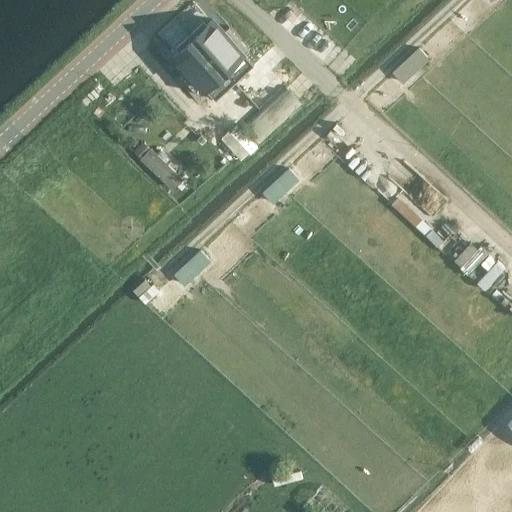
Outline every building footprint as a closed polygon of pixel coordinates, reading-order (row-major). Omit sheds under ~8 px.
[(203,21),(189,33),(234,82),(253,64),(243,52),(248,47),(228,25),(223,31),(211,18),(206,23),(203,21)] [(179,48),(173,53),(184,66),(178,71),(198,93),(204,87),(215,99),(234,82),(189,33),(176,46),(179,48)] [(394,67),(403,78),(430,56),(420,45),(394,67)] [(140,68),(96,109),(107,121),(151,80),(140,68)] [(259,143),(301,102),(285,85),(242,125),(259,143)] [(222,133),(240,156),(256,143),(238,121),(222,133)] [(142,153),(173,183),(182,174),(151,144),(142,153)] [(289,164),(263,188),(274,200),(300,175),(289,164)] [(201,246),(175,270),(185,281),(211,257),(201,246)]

==

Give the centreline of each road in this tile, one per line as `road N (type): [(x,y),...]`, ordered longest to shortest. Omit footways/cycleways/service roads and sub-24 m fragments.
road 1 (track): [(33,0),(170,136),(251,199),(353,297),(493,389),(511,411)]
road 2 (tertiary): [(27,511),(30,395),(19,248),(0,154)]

* * *

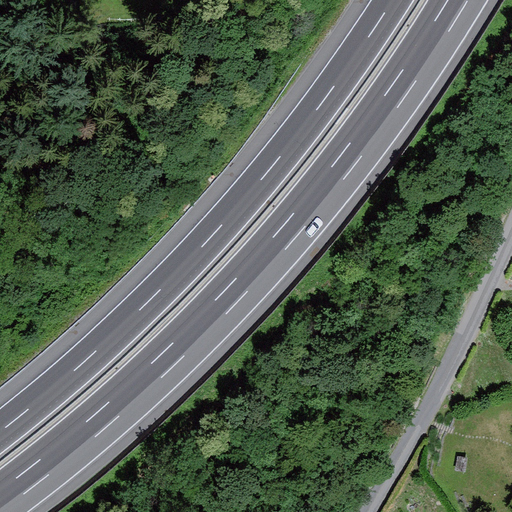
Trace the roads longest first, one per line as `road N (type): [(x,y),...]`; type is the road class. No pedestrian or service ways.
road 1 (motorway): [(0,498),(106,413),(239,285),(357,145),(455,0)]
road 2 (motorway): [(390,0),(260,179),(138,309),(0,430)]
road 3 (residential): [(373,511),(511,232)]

Task to complete
Can you reproduce, word for word, everything from the line containing "Trace the roads" through the line containing "road 3 (residential): [(373,511),(511,232)]", with both of those lines included?

Full solution
Trace the roads longest first, one per line as `road N (type): [(x,y),...]`; type is the road class. No pedestrian or service ways.
road 1 (motorway): [(0,498),(106,413),(239,285),(357,145),(455,0)]
road 2 (motorway): [(390,0),(260,179),(138,309),(0,430)]
road 3 (residential): [(373,511),(511,232)]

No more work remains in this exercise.